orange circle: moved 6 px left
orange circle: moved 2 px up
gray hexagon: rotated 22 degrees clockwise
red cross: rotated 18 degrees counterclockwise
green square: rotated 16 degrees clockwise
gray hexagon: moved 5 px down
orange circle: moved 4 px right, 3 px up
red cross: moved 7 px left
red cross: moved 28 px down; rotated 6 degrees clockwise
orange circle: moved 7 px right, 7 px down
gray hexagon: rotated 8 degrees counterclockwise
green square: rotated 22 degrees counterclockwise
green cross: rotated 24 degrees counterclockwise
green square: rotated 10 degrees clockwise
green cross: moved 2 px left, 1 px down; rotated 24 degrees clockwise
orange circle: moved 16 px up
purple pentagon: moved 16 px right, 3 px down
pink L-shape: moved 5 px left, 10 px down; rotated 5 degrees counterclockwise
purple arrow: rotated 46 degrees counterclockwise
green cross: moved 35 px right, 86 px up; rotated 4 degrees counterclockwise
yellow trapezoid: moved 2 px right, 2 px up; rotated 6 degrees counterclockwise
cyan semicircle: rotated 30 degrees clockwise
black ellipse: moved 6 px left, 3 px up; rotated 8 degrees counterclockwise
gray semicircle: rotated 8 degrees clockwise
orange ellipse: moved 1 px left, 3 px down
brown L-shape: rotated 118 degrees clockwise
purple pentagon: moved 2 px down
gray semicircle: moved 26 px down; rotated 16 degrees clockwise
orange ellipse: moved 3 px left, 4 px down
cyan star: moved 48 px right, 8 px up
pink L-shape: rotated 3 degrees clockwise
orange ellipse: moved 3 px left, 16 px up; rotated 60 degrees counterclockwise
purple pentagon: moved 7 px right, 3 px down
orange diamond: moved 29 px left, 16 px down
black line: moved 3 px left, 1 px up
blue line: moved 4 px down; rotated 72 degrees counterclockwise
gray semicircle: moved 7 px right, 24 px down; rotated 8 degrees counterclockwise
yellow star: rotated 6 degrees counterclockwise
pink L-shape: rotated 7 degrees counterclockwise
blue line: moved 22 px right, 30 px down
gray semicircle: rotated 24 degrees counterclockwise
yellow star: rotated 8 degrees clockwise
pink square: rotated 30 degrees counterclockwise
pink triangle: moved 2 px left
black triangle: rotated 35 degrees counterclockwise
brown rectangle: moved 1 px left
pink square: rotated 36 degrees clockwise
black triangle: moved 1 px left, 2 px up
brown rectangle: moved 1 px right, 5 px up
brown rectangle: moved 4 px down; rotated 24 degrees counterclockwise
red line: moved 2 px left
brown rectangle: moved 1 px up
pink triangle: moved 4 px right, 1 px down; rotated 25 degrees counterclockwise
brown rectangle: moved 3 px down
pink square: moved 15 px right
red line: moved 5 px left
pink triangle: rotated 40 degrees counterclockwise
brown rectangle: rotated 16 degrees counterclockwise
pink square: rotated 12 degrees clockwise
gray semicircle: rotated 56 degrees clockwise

**Short problem**. Please repeat all the entries, substituting "orange oval" for every "orange ellipse" and leaving everything else unchanged.

**Response to the exercise**.
orange circle: moved 6 px left
orange circle: moved 2 px up
gray hexagon: rotated 22 degrees clockwise
red cross: rotated 18 degrees counterclockwise
green square: rotated 16 degrees clockwise
gray hexagon: moved 5 px down
orange circle: moved 4 px right, 3 px up
red cross: moved 7 px left
red cross: moved 28 px down; rotated 6 degrees clockwise
orange circle: moved 7 px right, 7 px down
gray hexagon: rotated 8 degrees counterclockwise
green square: rotated 22 degrees counterclockwise
green cross: rotated 24 degrees counterclockwise
green square: rotated 10 degrees clockwise
green cross: moved 2 px left, 1 px down; rotated 24 degrees clockwise
orange circle: moved 16 px up
purple pentagon: moved 16 px right, 3 px down
pink L-shape: moved 5 px left, 10 px down; rotated 5 degrees counterclockwise
purple arrow: rotated 46 degrees counterclockwise
green cross: moved 35 px right, 86 px up; rotated 4 degrees counterclockwise
yellow trapezoid: moved 2 px right, 2 px up; rotated 6 degrees counterclockwise
cyan semicircle: rotated 30 degrees clockwise
black ellipse: moved 6 px left, 3 px up; rotated 8 degrees counterclockwise
gray semicircle: rotated 8 degrees clockwise
orange oval: moved 1 px left, 3 px down
brown L-shape: rotated 118 degrees clockwise
purple pentagon: moved 2 px down
gray semicircle: moved 26 px down; rotated 16 degrees clockwise
orange oval: moved 3 px left, 4 px down
cyan star: moved 48 px right, 8 px up
pink L-shape: rotated 3 degrees clockwise
orange oval: moved 3 px left, 16 px up; rotated 60 degrees counterclockwise
purple pentagon: moved 7 px right, 3 px down
orange diamond: moved 29 px left, 16 px down
black line: moved 3 px left, 1 px up
blue line: moved 4 px down; rotated 72 degrees counterclockwise
gray semicircle: moved 7 px right, 24 px down; rotated 8 degrees counterclockwise
yellow star: rotated 6 degrees counterclockwise
pink L-shape: rotated 7 degrees counterclockwise
blue line: moved 22 px right, 30 px down
gray semicircle: rotated 24 degrees counterclockwise
yellow star: rotated 8 degrees clockwise
pink square: rotated 30 degrees counterclockwise
pink triangle: moved 2 px left
black triangle: rotated 35 degrees counterclockwise
brown rectangle: moved 1 px left
pink square: rotated 36 degrees clockwise
black triangle: moved 1 px left, 2 px up
brown rectangle: moved 1 px right, 5 px up
brown rectangle: moved 4 px down; rotated 24 degrees counterclockwise
red line: moved 2 px left
brown rectangle: moved 1 px up
pink triangle: moved 4 px right, 1 px down; rotated 25 degrees counterclockwise
brown rectangle: moved 3 px down
pink square: moved 15 px right
red line: moved 5 px left
pink triangle: rotated 40 degrees counterclockwise
brown rectangle: rotated 16 degrees counterclockwise
pink square: rotated 12 degrees clockwise
gray semicircle: rotated 56 degrees clockwise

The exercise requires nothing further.